COLLECTED MATERIAL:
[Start of section]
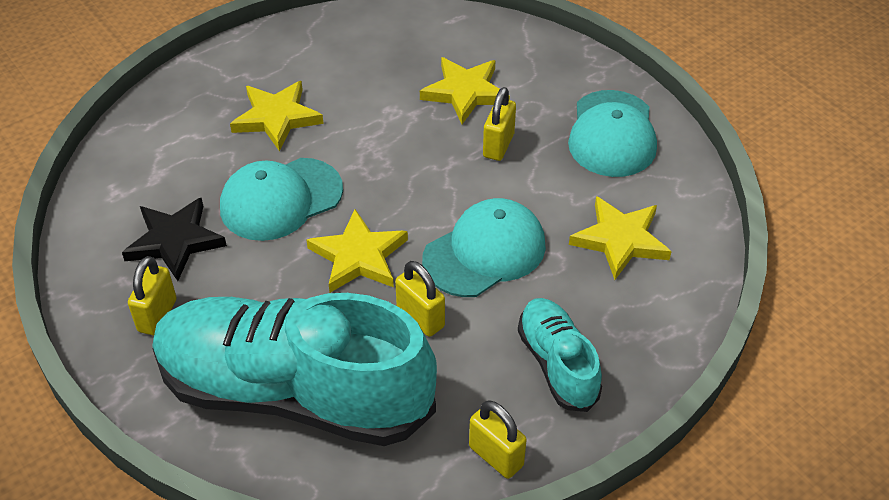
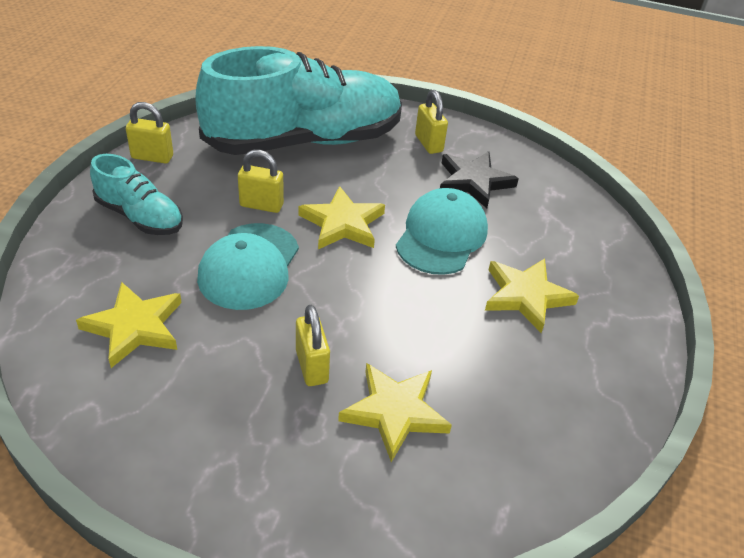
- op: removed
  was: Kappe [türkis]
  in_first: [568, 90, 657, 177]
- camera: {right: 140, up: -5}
[End of section]
Each line from the one containing "was: Kappe [türkis]" through the end of the material must be output exactly, and no other line.

SOLUTION TO THE EXERCISE:
  was: Kappe [türkis]
  in_first: [568, 90, 657, 177]
- camera: {right: 140, up: -5}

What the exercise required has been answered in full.